(Records from a data source)
****

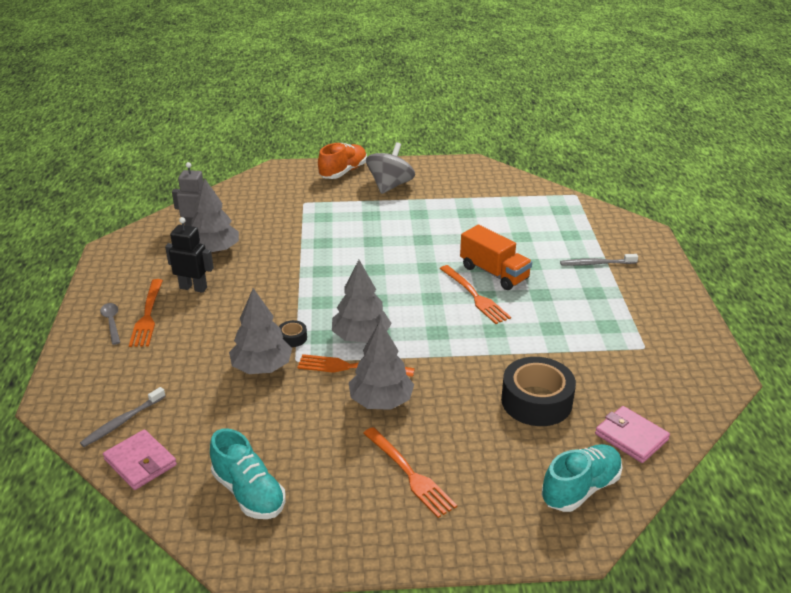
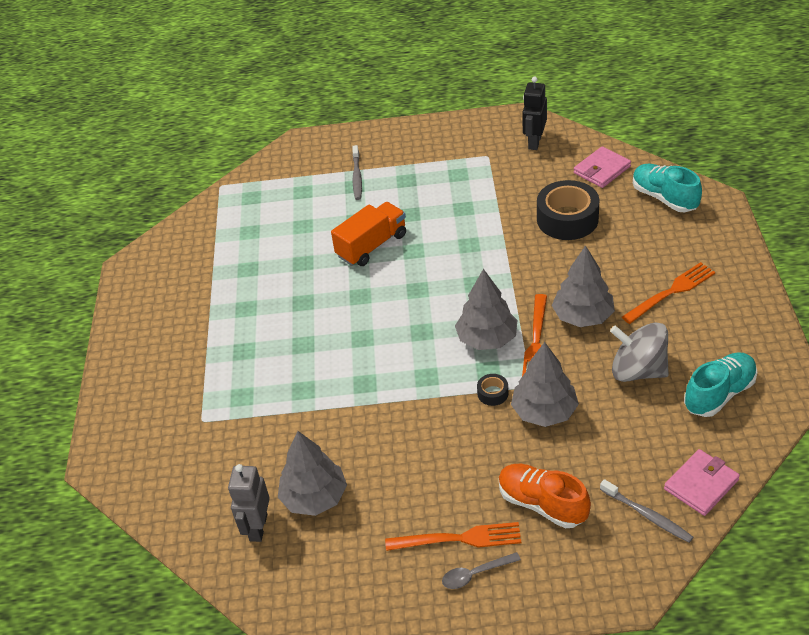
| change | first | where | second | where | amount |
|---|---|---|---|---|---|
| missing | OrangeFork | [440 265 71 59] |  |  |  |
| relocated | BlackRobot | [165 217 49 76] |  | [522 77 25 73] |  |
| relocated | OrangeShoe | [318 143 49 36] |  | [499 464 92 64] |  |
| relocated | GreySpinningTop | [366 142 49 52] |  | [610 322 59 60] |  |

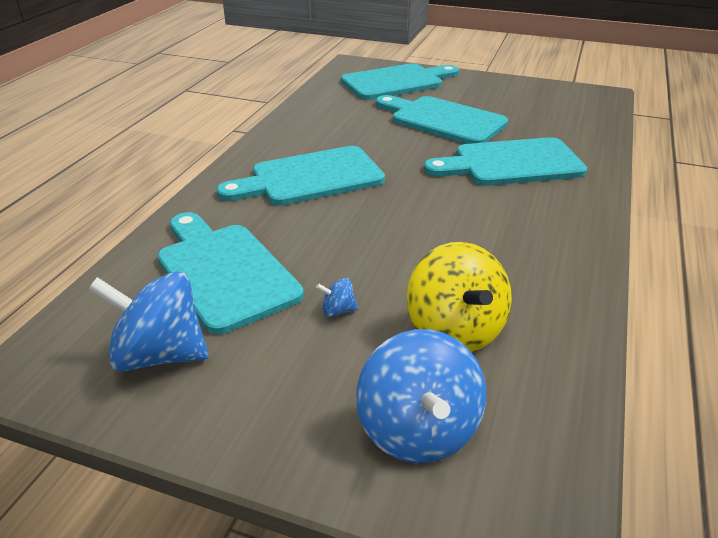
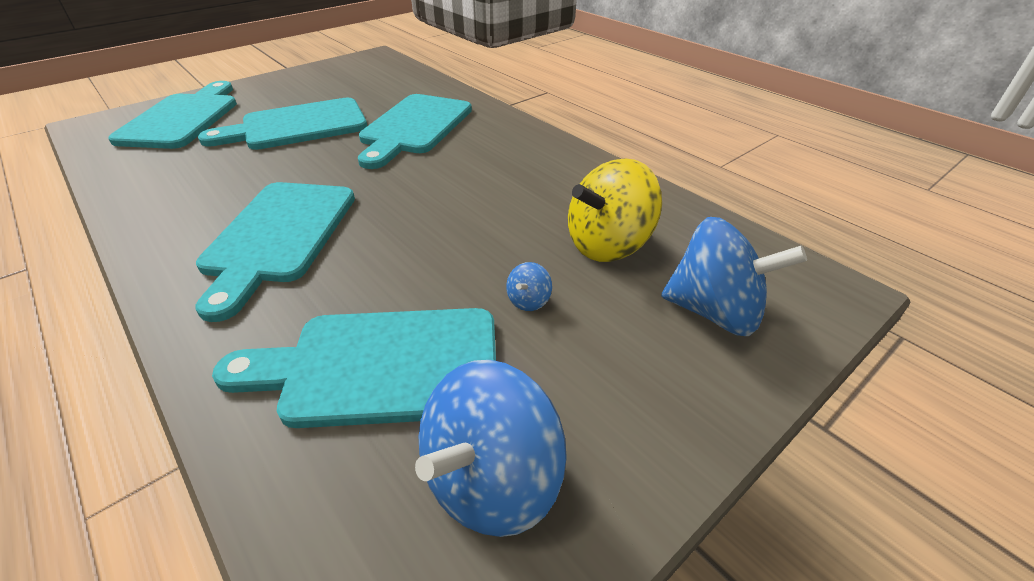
| change | first | where | second | where | amount |
|---|---|---|---|---|---|
| spun | YellowSpinningTop | [407 242 105 110] |  | [568 158 94 104] | 135 degrees clockwise |

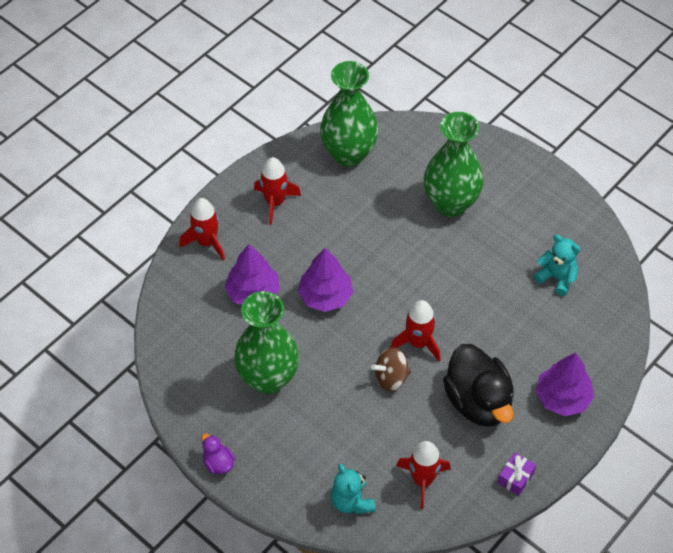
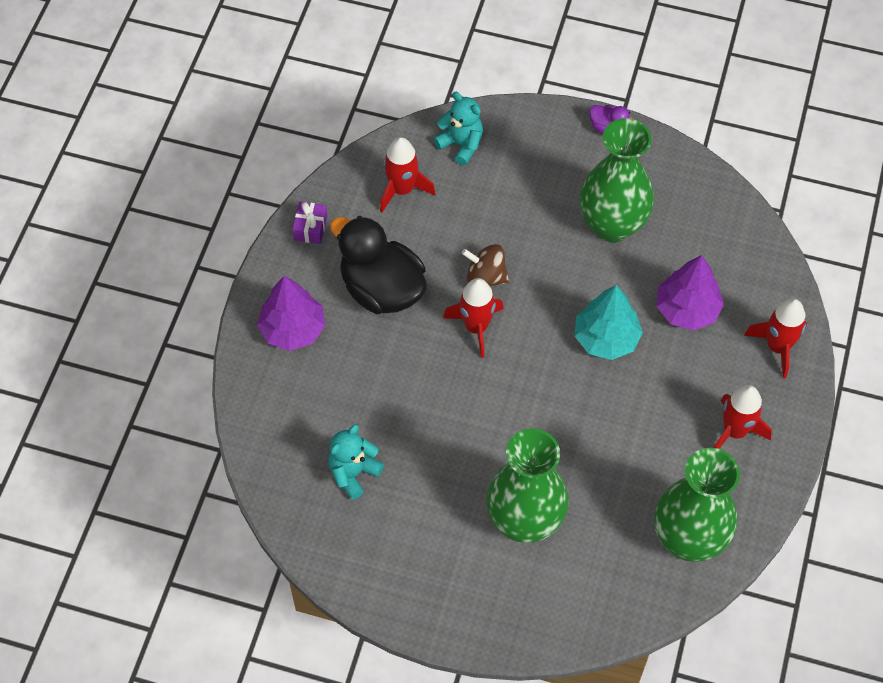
| change | first | where | second | where | amount |
|---|---|---|---|---|---|
| colour | PurpleTree | [298 248 55 64] | TurquoiseTree | [575 285 68 75] |  |
| spun | BrownSpinningTop | [371 347 40 44] |  | [462 244 47 42] | 120 degrees counterclockwise |
| spun | TurquoiseTeddyBear | [534 235 47 61] |  | [328 424 56 76] | 120 degrees clockwise |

****

What this task involves: Lines in the data holding the word "relocated": count them and say how many, nothing more.

Response to this task: 3